■ Supplied material ■
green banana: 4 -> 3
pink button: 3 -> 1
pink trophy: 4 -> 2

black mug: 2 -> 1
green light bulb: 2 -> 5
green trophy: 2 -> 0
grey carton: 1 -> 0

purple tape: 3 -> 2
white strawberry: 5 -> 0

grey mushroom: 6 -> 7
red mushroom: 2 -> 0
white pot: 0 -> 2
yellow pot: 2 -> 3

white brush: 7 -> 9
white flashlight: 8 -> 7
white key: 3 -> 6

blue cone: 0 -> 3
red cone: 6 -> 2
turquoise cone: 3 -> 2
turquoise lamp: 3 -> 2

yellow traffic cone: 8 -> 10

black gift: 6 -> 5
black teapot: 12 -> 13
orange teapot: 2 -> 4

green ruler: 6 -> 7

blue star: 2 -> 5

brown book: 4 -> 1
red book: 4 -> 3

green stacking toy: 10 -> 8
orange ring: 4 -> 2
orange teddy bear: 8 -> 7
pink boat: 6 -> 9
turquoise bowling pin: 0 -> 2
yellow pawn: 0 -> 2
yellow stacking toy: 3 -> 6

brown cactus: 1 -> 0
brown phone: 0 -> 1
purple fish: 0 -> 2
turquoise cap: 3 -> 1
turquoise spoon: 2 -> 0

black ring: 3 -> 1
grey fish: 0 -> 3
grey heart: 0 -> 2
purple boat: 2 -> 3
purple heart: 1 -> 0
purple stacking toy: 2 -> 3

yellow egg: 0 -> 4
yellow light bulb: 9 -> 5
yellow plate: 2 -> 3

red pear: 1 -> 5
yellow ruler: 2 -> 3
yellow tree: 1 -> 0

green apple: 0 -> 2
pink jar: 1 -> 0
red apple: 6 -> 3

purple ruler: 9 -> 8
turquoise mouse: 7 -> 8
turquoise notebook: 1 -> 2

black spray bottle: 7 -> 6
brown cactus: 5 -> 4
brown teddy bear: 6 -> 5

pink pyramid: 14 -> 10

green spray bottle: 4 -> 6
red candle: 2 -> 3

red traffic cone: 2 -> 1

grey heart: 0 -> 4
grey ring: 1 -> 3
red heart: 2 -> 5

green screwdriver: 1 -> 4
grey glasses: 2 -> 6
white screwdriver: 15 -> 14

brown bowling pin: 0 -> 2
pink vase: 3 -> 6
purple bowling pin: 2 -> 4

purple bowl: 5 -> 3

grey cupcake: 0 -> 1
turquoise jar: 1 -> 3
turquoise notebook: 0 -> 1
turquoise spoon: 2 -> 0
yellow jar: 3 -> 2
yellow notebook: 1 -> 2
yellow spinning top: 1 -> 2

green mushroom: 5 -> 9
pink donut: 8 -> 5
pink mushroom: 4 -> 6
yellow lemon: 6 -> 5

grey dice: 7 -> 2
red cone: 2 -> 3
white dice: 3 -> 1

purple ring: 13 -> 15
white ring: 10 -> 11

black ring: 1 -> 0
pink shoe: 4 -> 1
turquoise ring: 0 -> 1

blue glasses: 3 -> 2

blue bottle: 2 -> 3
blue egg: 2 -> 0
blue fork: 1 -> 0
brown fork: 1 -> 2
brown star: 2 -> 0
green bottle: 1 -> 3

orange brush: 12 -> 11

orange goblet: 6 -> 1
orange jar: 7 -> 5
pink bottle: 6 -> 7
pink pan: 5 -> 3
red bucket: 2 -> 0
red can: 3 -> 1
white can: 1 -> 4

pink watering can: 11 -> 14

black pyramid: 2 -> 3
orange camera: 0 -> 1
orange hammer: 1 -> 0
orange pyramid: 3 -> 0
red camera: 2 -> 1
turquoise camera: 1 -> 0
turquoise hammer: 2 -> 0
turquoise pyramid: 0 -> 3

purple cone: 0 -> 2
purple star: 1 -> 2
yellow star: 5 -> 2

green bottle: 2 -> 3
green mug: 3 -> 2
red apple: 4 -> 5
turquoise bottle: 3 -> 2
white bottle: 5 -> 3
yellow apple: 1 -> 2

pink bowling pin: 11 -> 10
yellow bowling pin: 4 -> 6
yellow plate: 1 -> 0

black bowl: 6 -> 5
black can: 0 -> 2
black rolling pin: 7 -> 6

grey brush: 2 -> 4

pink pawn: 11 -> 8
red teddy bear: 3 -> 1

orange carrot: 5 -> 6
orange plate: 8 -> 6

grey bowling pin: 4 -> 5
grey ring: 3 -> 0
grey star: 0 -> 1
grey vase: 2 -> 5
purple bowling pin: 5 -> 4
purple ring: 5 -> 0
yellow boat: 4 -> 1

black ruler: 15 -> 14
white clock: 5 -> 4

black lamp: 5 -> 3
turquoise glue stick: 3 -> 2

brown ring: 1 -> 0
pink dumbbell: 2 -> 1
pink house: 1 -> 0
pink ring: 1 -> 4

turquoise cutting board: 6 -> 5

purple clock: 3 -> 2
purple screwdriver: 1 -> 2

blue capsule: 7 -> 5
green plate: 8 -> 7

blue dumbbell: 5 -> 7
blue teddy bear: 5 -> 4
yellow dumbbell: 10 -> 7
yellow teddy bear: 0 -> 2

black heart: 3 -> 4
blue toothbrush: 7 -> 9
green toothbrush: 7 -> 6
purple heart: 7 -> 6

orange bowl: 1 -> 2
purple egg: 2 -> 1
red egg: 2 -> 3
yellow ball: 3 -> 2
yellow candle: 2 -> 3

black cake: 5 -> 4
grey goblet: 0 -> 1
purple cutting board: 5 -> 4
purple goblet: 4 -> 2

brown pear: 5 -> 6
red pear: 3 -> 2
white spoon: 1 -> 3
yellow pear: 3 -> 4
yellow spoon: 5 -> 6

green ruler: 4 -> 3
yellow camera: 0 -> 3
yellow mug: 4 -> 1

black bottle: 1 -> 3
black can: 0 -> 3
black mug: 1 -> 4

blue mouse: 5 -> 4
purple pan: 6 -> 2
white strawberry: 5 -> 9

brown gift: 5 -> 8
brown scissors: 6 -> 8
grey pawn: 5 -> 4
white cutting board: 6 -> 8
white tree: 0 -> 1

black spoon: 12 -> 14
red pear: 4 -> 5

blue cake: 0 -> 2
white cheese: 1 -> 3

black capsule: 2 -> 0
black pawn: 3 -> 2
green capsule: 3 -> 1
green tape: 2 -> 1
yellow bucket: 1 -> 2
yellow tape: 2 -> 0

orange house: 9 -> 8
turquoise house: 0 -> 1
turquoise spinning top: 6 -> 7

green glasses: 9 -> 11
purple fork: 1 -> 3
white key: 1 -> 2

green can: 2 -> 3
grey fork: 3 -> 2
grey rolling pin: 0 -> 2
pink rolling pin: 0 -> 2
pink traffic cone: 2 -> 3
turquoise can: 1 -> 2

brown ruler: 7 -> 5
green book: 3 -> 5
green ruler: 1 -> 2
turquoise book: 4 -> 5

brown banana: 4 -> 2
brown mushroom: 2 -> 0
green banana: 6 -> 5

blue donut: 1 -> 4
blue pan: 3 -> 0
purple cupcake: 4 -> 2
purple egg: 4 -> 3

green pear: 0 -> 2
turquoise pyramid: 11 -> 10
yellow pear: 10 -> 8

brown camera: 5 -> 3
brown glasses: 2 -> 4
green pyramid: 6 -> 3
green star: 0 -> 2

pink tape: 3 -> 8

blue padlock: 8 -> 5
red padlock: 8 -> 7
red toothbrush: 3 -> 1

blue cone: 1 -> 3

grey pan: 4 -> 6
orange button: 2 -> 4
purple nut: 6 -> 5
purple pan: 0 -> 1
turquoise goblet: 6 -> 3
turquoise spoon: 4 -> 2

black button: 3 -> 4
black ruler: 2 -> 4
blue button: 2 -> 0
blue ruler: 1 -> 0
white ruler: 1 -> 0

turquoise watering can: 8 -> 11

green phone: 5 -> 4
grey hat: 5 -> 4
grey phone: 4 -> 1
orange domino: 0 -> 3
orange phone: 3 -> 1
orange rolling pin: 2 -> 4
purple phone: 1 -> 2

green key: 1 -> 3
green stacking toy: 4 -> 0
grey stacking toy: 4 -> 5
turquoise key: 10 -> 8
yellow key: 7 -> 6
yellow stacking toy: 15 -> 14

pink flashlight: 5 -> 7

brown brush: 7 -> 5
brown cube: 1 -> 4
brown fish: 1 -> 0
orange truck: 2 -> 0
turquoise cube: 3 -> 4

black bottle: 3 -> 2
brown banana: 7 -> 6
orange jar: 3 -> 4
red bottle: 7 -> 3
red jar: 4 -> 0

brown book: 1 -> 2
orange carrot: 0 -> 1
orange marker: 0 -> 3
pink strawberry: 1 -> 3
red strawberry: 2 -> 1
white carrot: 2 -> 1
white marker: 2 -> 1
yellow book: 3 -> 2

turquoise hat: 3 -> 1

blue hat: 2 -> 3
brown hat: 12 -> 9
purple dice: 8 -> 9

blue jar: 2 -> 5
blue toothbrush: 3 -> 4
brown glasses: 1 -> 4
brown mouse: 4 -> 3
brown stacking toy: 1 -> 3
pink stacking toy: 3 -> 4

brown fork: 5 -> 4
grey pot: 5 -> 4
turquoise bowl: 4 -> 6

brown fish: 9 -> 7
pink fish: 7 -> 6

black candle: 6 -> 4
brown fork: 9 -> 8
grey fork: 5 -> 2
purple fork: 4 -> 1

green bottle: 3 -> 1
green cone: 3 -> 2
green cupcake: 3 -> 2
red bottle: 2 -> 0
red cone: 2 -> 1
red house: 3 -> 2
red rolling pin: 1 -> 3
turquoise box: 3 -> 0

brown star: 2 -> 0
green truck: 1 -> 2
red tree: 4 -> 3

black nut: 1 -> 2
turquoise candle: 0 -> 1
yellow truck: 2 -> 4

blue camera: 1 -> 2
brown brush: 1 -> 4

■ What is expected ■
Find each line in the records above that contains "cone", and copy it.

■ Task output ■
blue cone: 0 -> 3
red cone: 6 -> 2
turquoise cone: 3 -> 2
yellow traffic cone: 8 -> 10
red traffic cone: 2 -> 1
red cone: 2 -> 3
purple cone: 0 -> 2
pink traffic cone: 2 -> 3
blue cone: 1 -> 3
green cone: 3 -> 2
red cone: 2 -> 1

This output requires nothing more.